- EXERCISE
Copy out, word for word, the stretch of the entries from the line containing "colossal [512, 537]" through the end of the entries, and leave the pictures out of your copy.

Item-finding entries:
§ §
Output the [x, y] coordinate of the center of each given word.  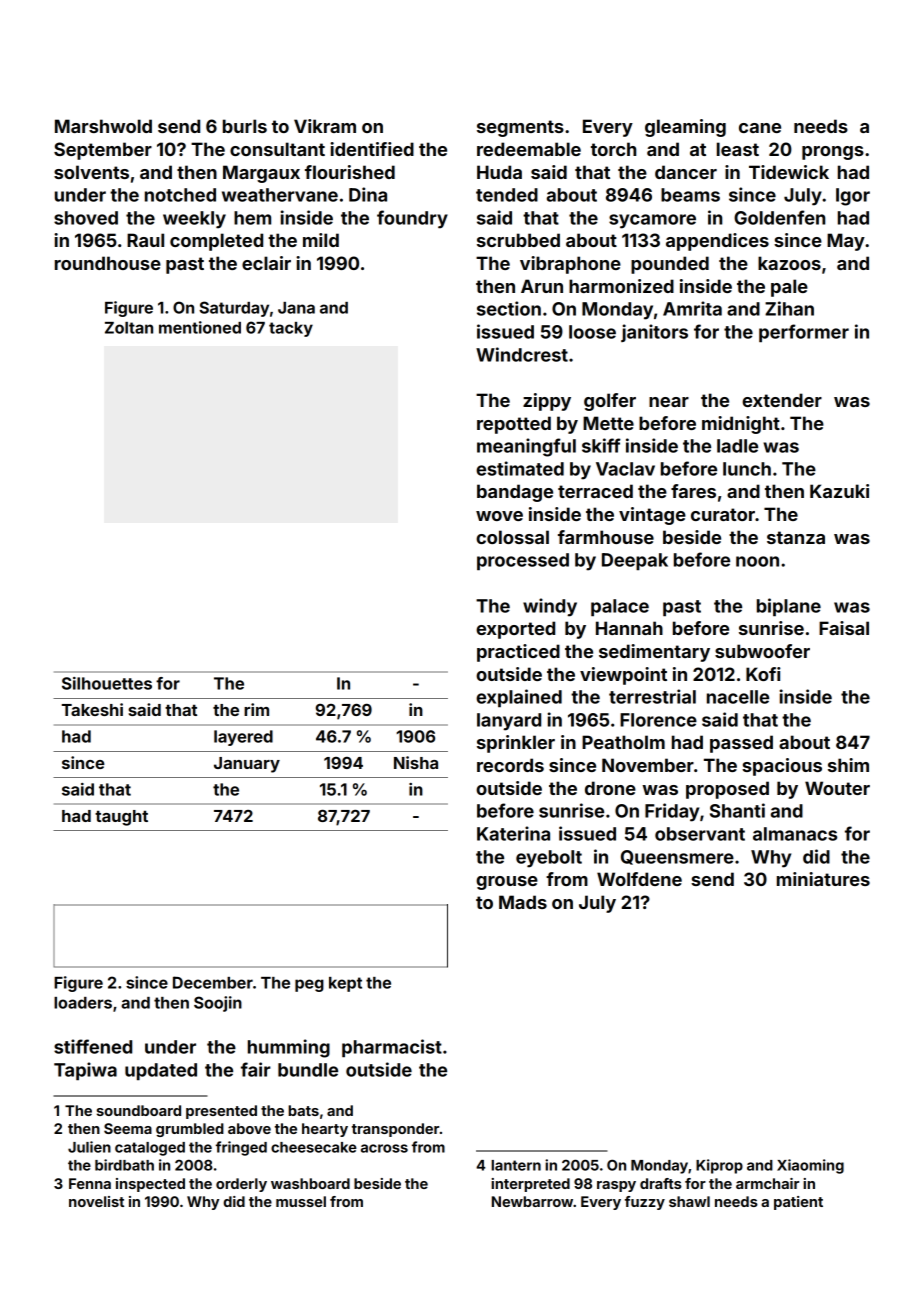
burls [245, 126]
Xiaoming [810, 1166]
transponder [395, 1130]
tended [507, 195]
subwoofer [762, 651]
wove [499, 516]
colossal [512, 537]
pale [789, 288]
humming [289, 1048]
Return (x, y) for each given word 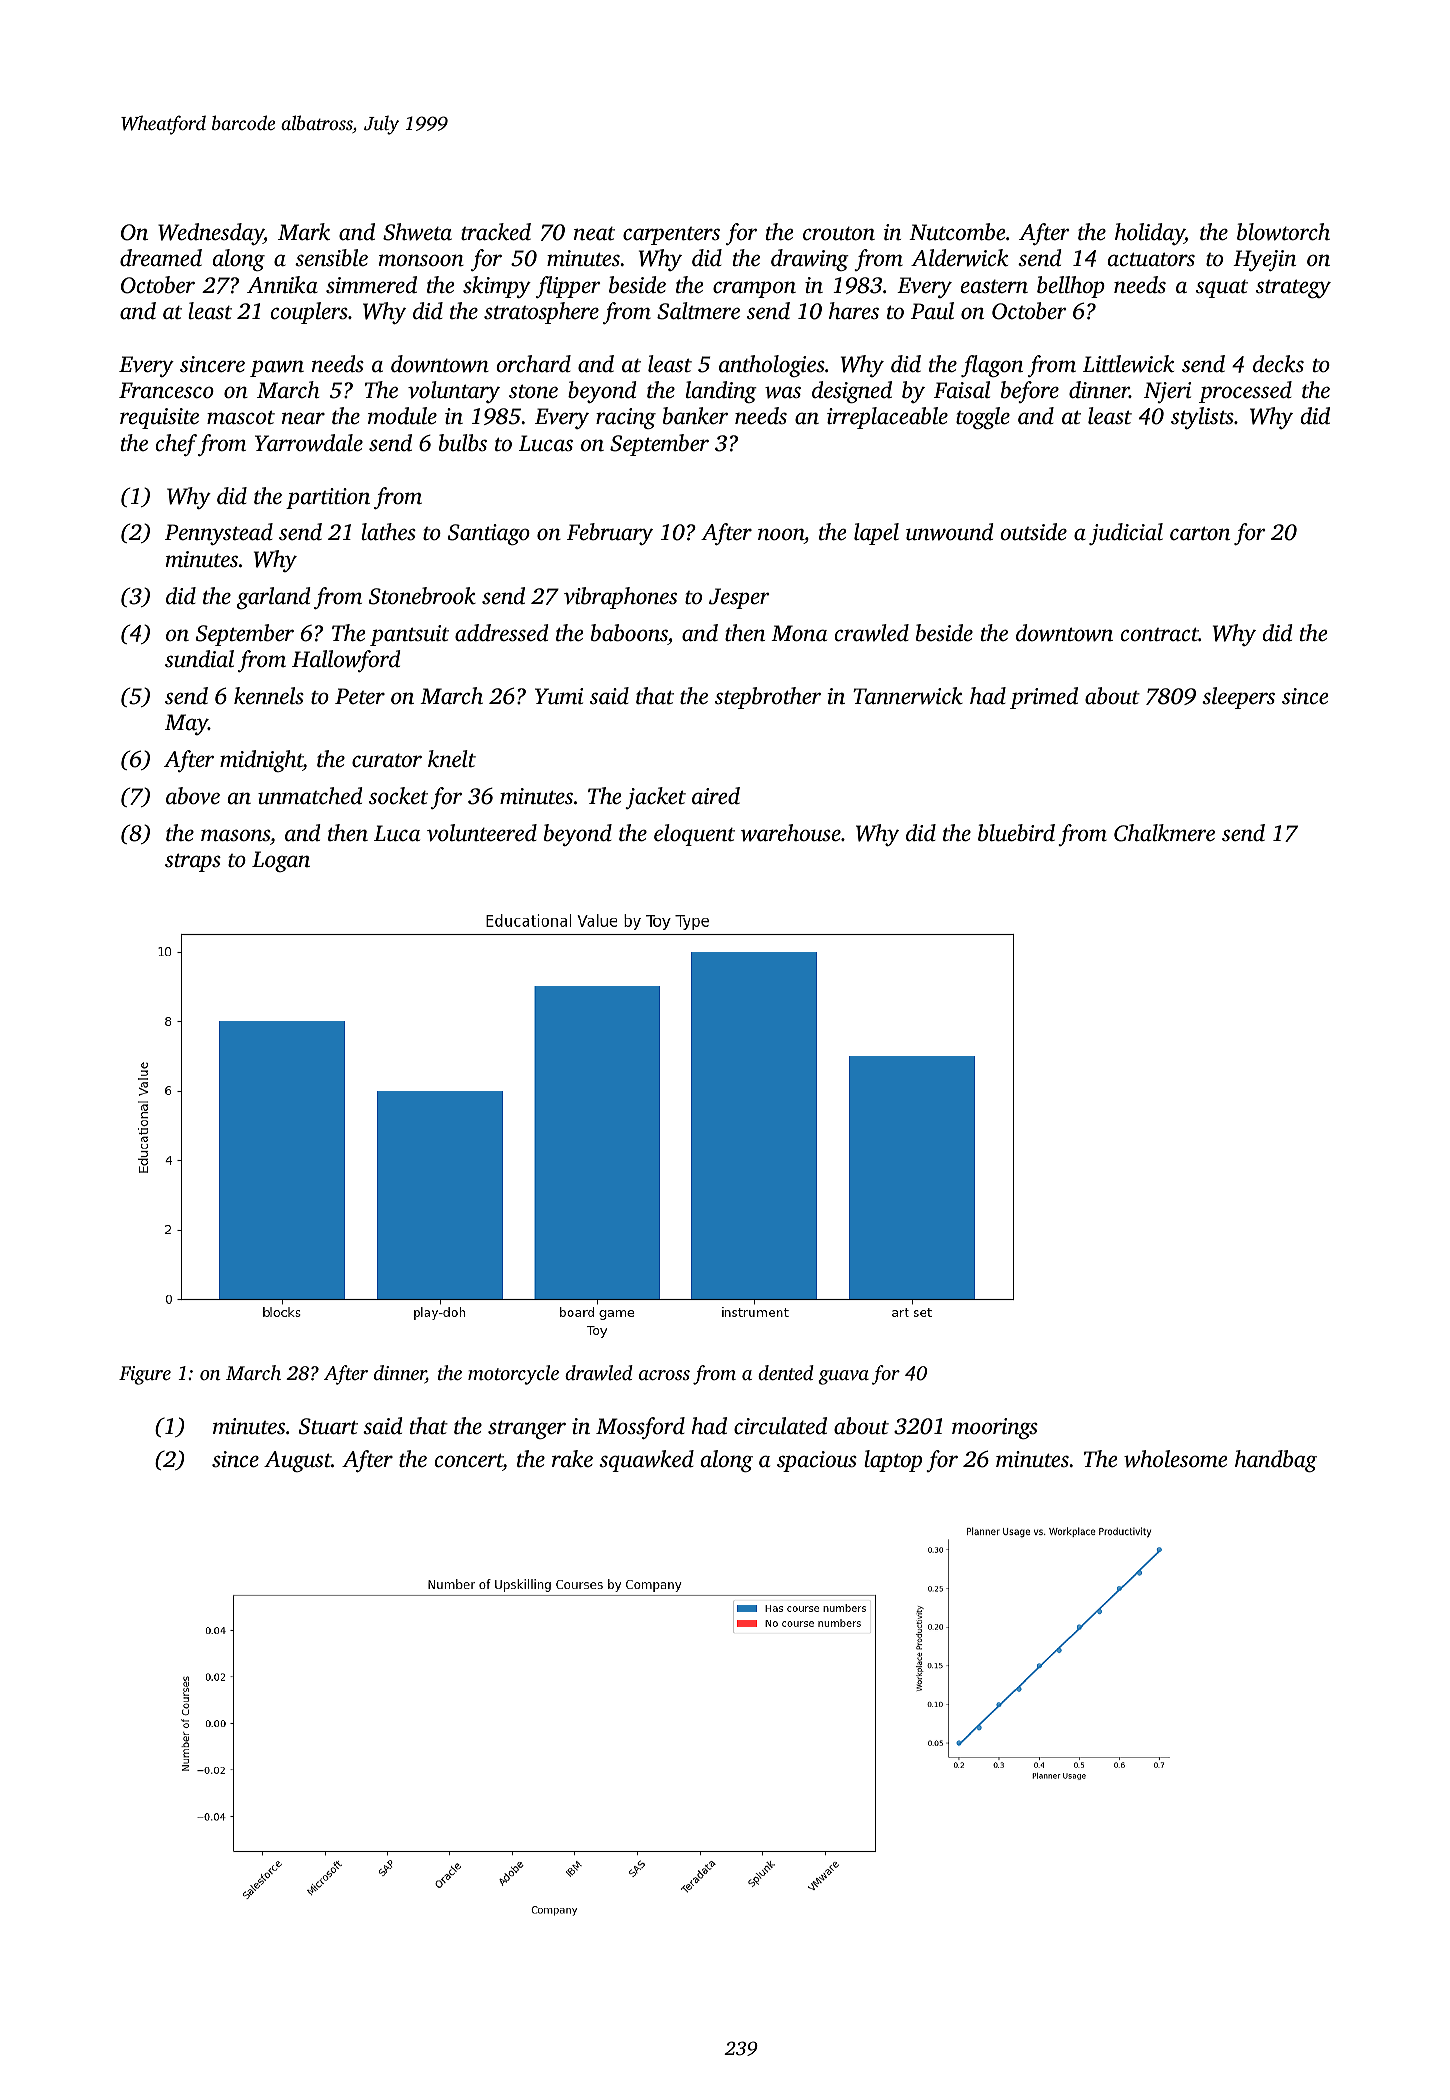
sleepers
§ §
- SOLUTION TO THE PROBLEM
colossal [512, 537]
pale [789, 288]
humming [289, 1048]
Return (x, y) for each given word 
sleepers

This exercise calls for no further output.